Check each line below for the word "ellipse", and copy those that have it.

## Excerpted records
----

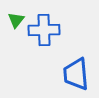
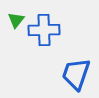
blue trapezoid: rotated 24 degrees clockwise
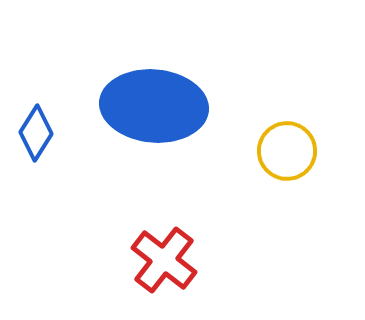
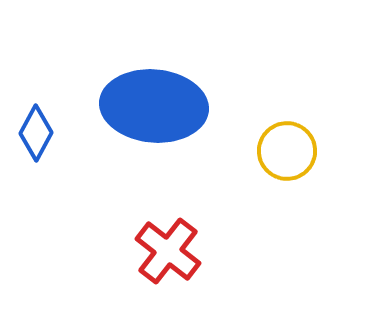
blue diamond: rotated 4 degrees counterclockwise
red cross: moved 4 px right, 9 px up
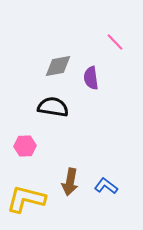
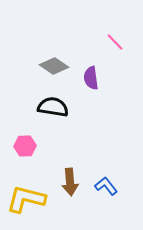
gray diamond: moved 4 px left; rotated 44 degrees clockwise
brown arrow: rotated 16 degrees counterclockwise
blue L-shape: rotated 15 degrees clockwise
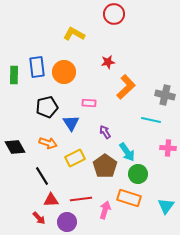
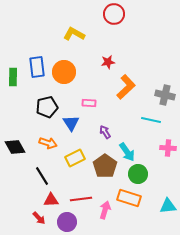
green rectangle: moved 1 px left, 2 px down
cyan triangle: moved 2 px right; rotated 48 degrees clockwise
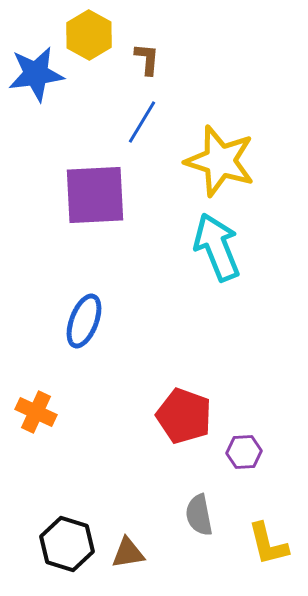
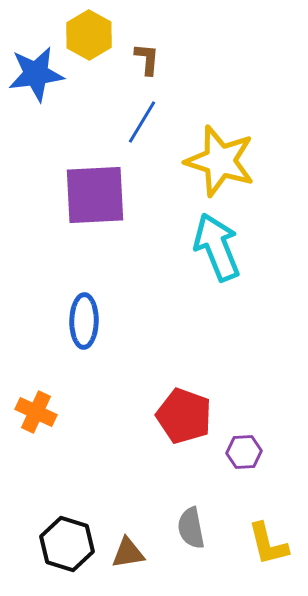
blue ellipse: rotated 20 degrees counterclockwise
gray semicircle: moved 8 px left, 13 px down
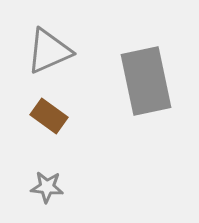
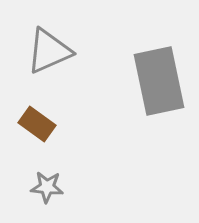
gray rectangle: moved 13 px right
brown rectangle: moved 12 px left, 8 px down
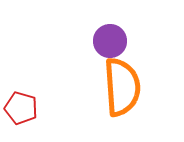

----

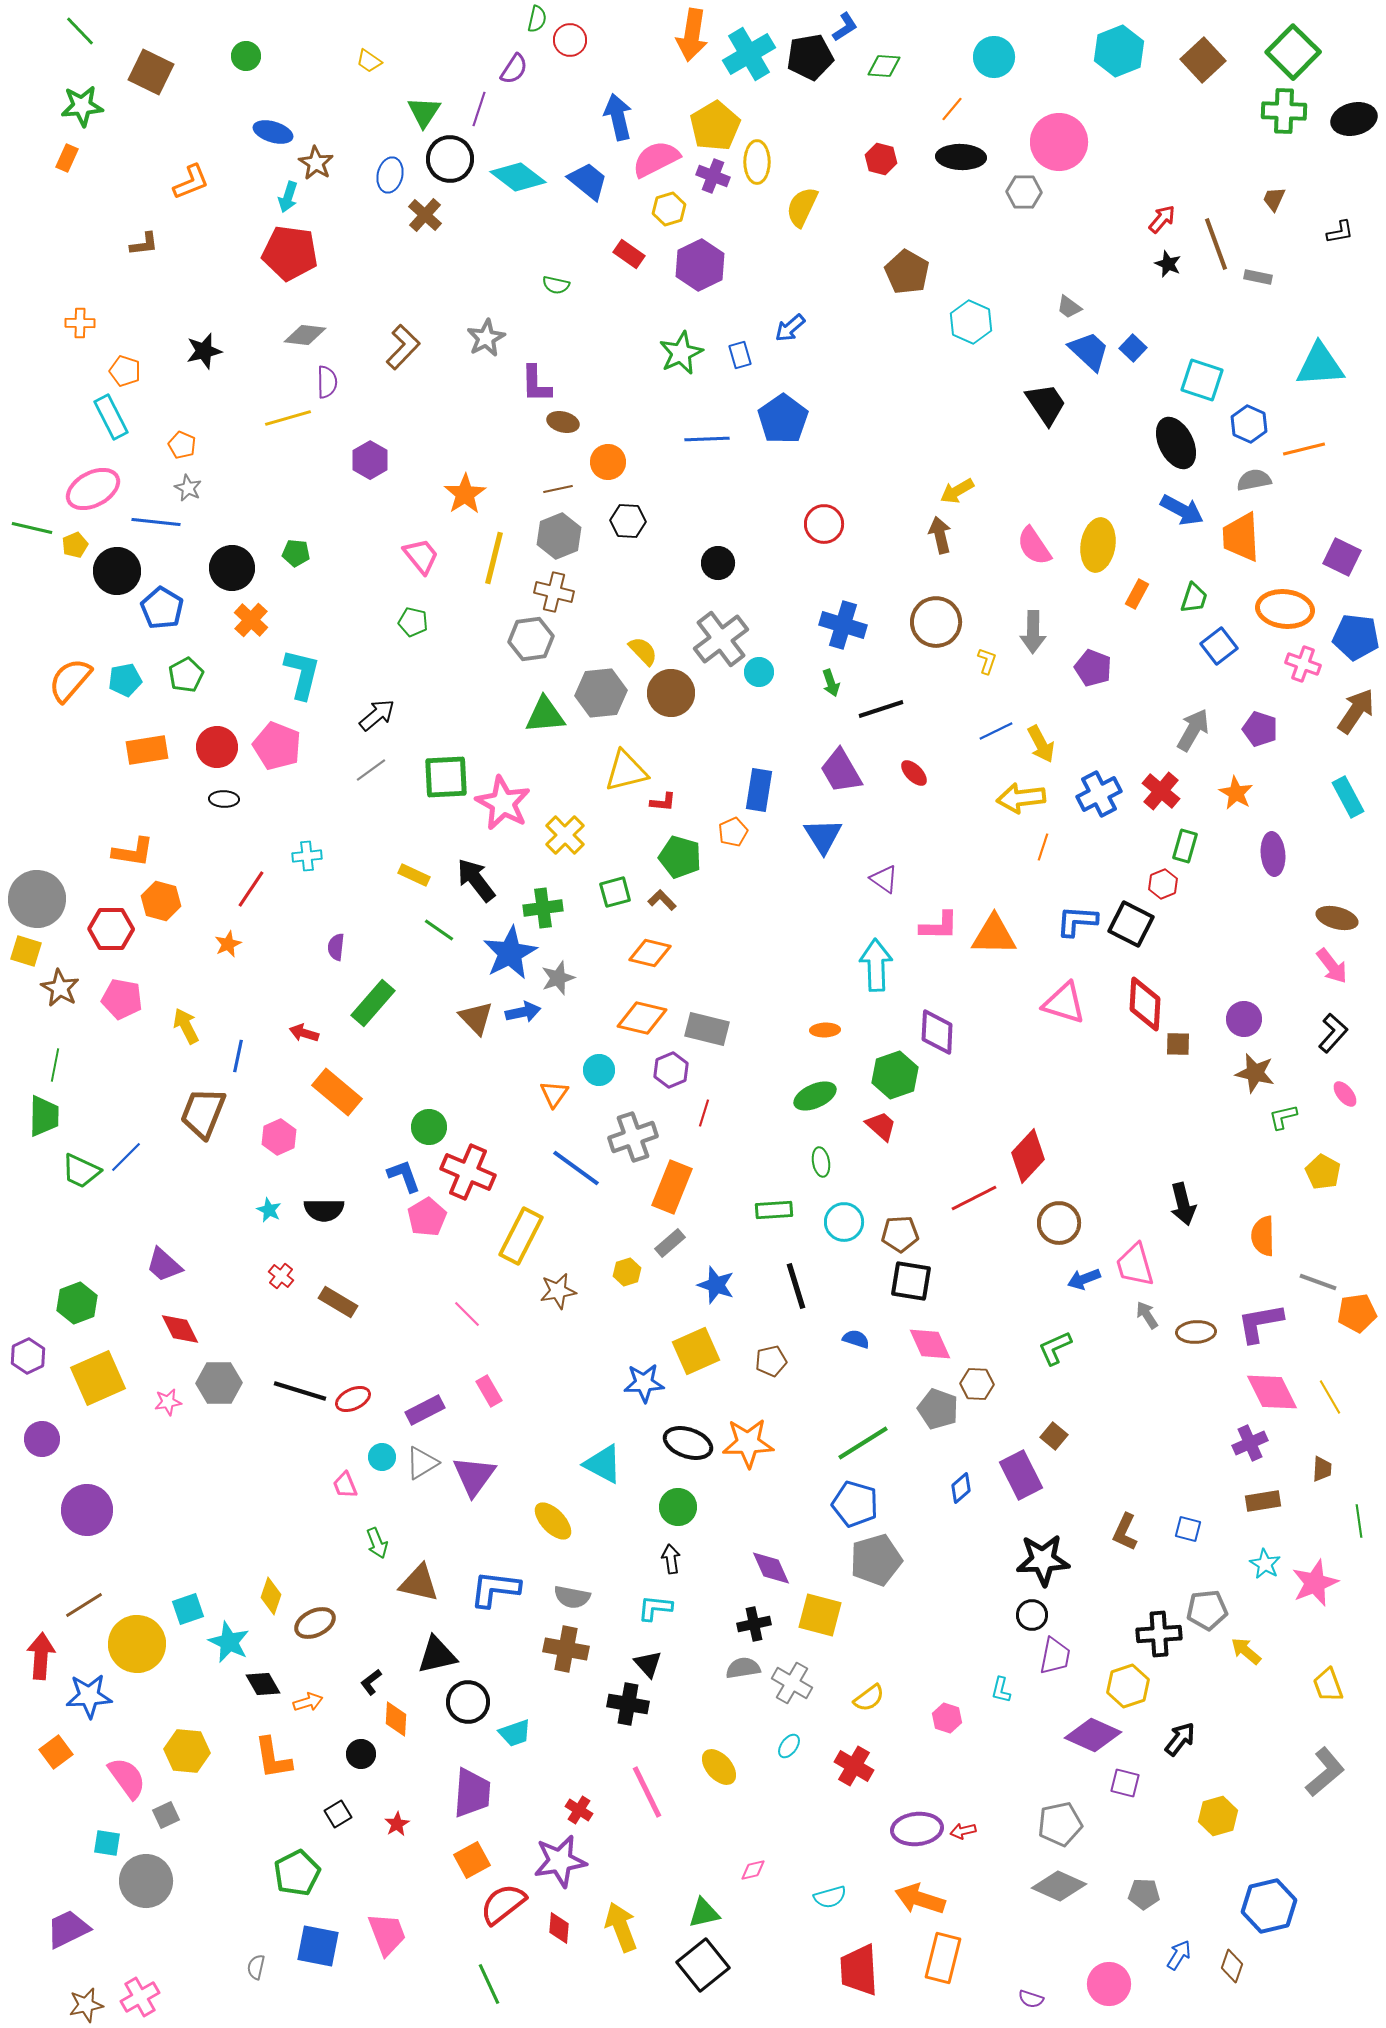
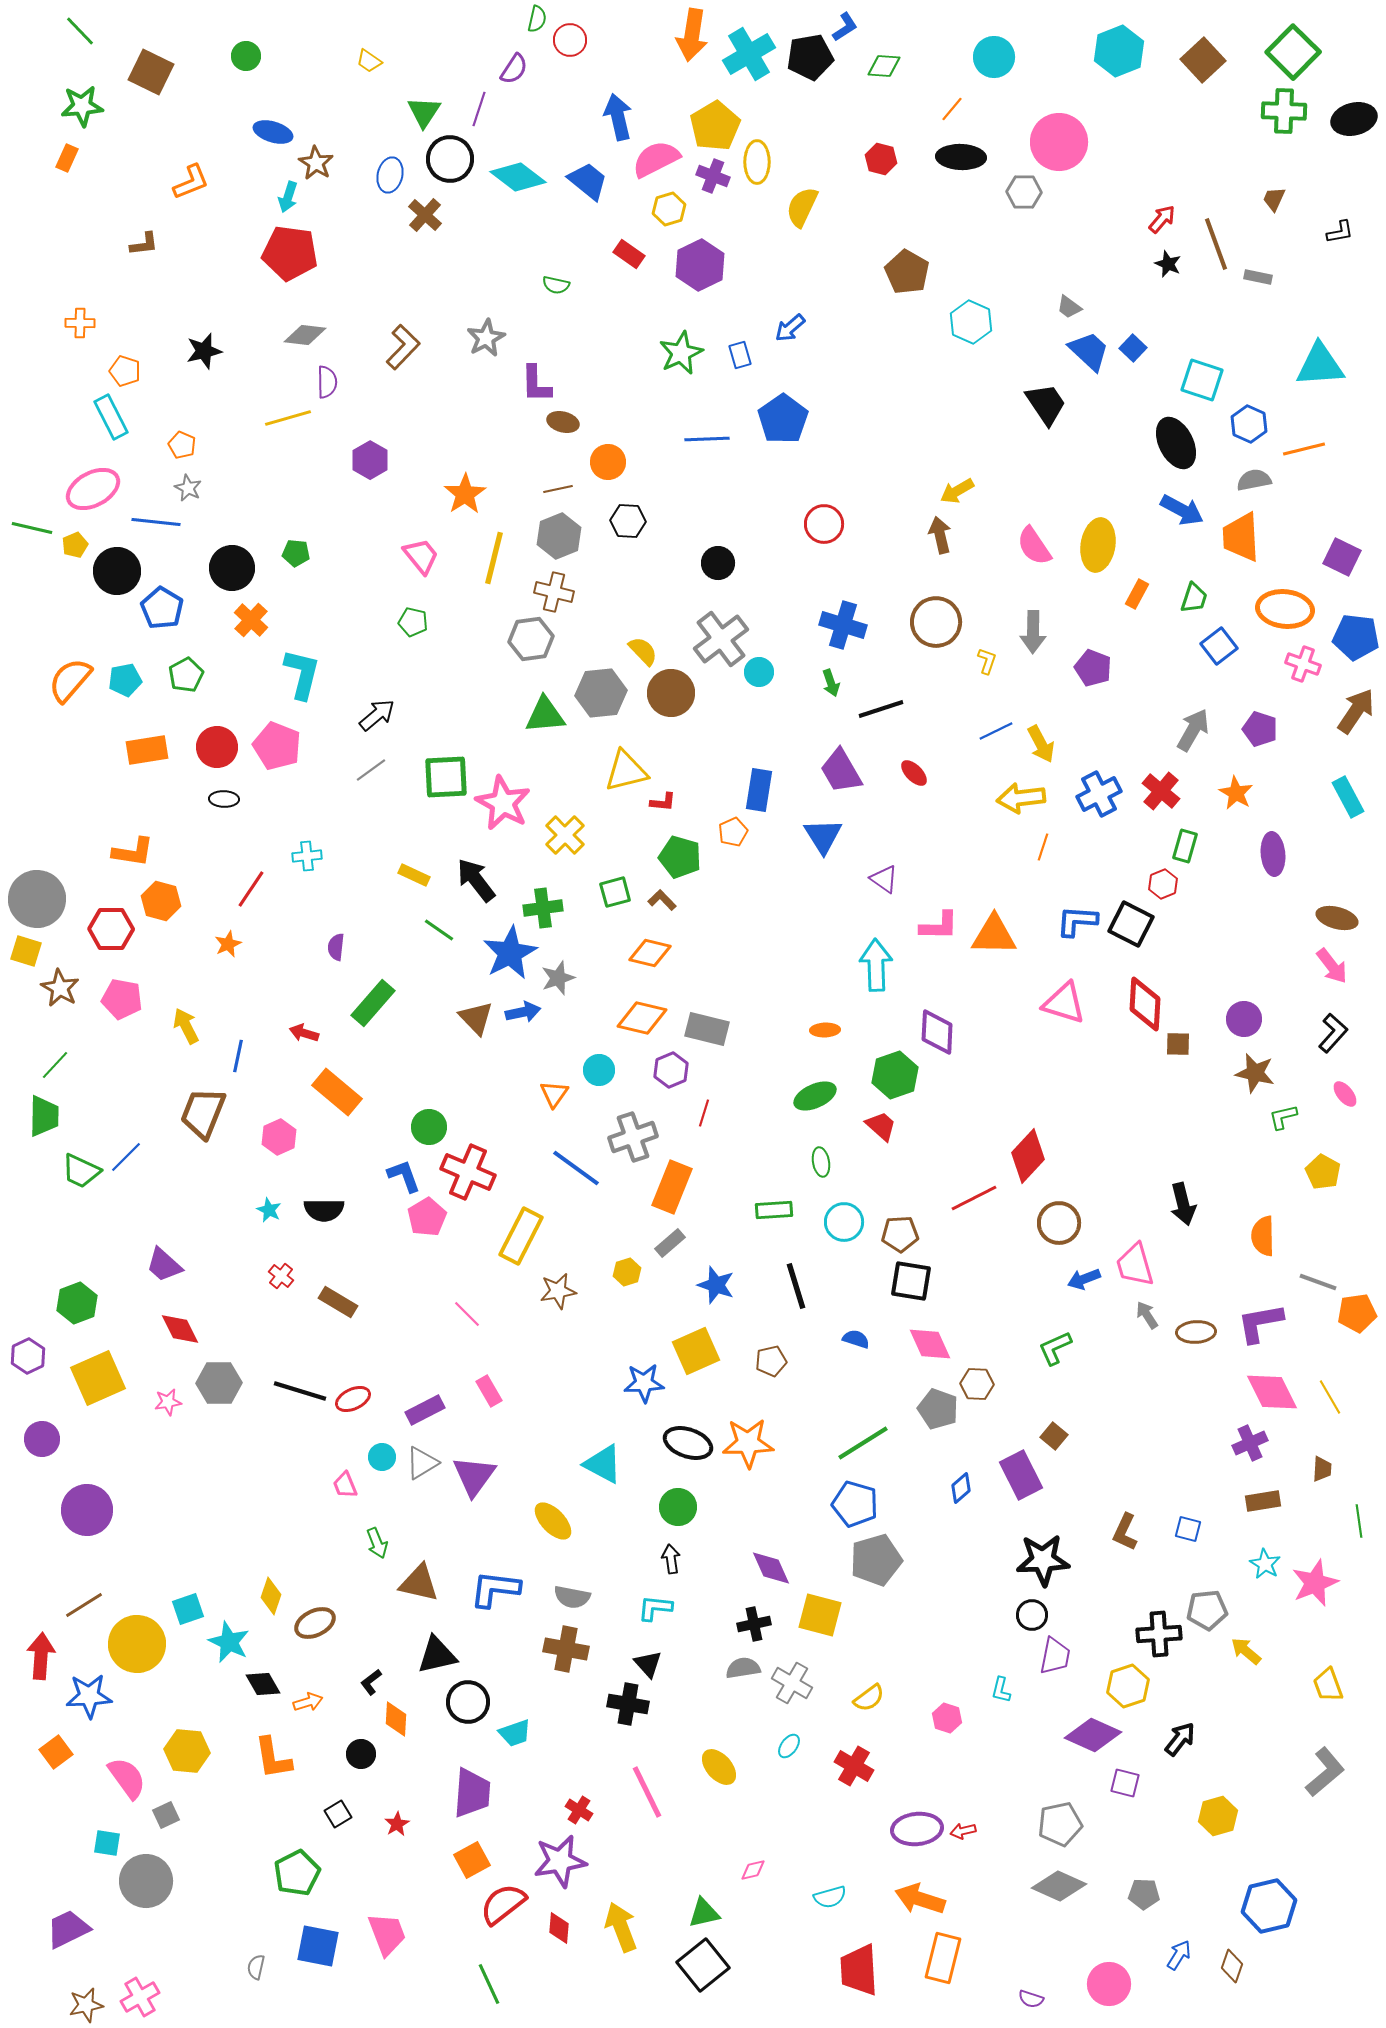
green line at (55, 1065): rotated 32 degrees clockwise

----

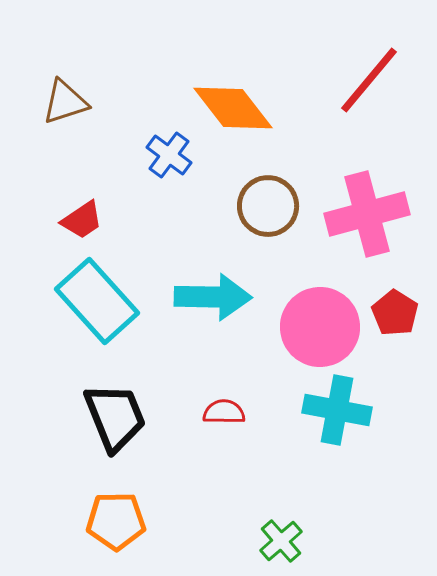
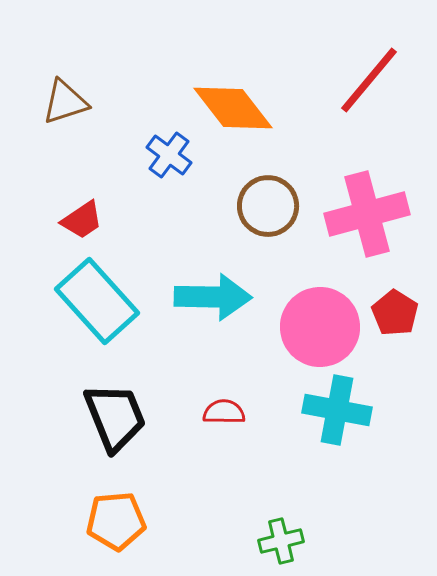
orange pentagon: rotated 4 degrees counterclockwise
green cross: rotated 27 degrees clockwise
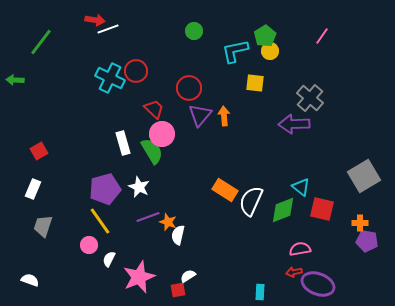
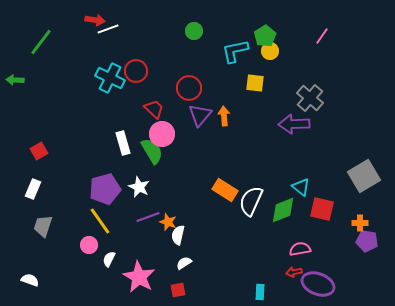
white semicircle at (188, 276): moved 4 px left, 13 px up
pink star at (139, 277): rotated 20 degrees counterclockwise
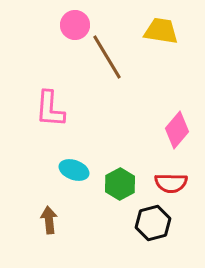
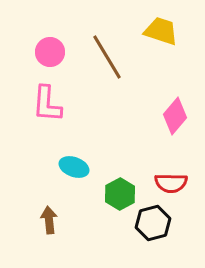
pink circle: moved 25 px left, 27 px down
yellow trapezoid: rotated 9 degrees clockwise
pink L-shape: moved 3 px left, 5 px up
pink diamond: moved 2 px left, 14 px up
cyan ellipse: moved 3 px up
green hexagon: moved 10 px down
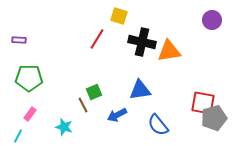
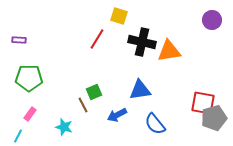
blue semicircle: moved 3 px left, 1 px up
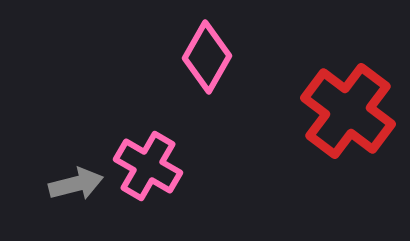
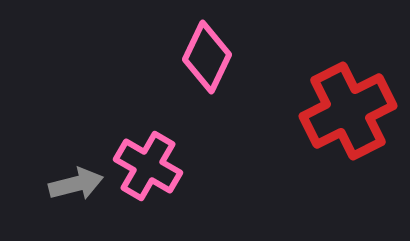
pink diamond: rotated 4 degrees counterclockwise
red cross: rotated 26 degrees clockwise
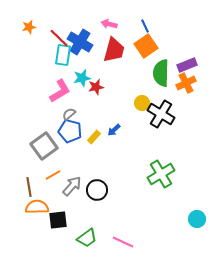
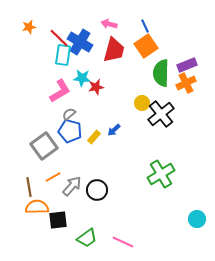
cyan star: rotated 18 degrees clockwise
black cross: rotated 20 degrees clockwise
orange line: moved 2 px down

----

## Exercise output
blue ellipse: rotated 20 degrees counterclockwise
cyan ellipse: moved 3 px up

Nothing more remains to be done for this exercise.